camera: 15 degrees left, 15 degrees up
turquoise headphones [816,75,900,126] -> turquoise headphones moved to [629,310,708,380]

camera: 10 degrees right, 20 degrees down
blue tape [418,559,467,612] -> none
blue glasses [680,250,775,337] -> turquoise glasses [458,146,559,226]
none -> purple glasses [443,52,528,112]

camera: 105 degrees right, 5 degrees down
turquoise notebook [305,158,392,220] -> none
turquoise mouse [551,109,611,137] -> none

==

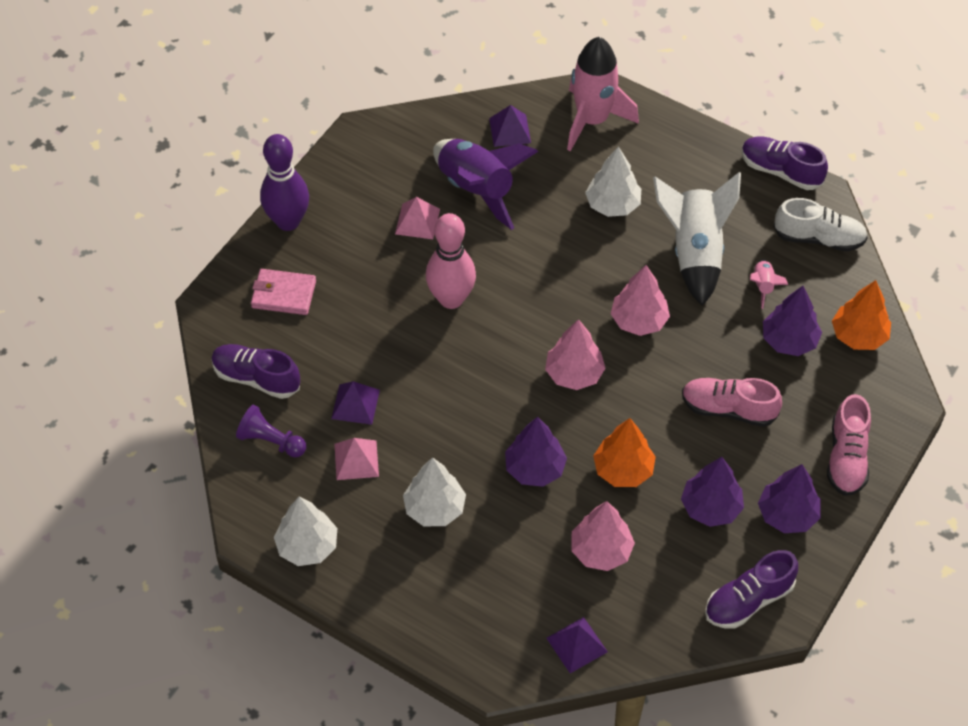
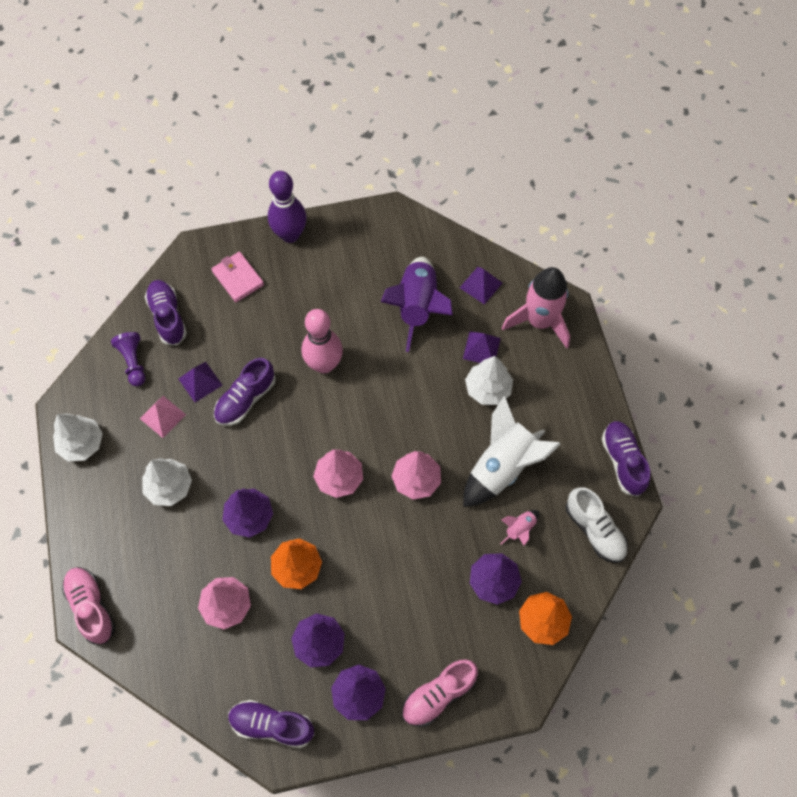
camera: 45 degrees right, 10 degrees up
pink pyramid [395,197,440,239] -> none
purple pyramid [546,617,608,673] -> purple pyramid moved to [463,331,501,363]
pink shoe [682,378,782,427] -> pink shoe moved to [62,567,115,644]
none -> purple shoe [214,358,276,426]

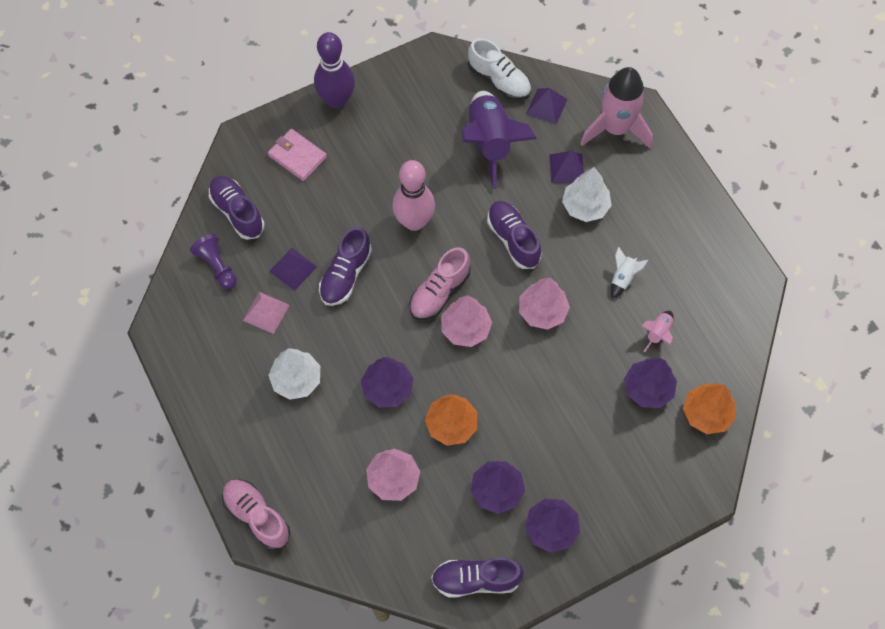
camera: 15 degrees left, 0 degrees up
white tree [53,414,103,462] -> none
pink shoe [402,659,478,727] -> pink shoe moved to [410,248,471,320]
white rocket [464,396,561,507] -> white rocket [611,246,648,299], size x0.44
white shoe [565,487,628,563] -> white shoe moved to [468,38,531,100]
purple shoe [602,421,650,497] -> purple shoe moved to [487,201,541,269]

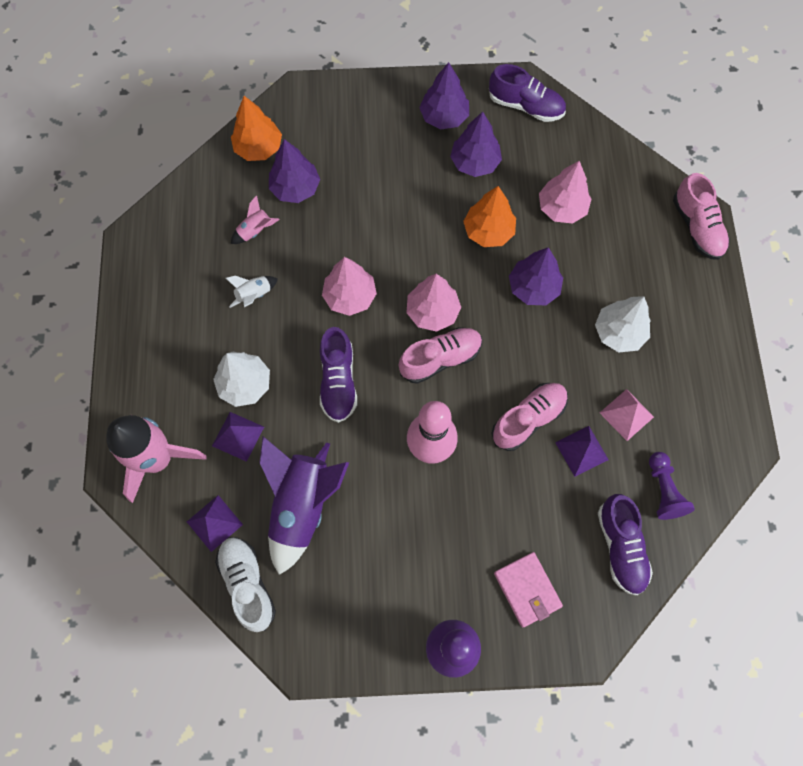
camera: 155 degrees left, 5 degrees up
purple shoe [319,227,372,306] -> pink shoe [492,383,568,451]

---

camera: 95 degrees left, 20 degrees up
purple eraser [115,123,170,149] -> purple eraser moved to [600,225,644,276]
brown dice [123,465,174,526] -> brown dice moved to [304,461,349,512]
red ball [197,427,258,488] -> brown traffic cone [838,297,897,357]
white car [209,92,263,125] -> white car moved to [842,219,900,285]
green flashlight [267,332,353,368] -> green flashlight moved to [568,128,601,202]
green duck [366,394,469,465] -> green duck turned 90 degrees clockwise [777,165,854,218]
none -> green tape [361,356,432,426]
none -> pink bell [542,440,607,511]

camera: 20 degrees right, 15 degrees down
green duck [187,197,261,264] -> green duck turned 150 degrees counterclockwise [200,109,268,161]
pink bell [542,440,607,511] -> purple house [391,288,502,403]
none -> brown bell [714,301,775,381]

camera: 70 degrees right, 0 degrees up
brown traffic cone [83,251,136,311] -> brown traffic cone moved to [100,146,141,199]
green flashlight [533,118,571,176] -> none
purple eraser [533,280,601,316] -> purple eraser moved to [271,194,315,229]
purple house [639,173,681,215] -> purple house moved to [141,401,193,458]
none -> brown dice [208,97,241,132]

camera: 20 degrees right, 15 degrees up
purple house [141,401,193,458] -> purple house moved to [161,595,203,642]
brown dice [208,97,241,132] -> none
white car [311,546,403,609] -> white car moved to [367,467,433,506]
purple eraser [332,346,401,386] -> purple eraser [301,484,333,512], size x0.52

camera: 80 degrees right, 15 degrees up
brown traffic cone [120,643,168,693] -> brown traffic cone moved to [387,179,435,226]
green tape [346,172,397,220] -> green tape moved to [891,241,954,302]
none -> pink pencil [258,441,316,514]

— ABOUT THIS EXERCISE —
From the records above, extract exactly and only the lines that begin at the line with "camera: 20 degrees right, 15 degrees down" and stop after the line with "camera: 70 degrees right, 0 degrees up".

— ANSWER SPACE —
camera: 20 degrees right, 15 degrees down
green duck [187,197,261,264] -> green duck turned 150 degrees counterclockwise [200,109,268,161]
pink bell [542,440,607,511] -> purple house [391,288,502,403]
none -> brown bell [714,301,775,381]

camera: 70 degrees right, 0 degrees up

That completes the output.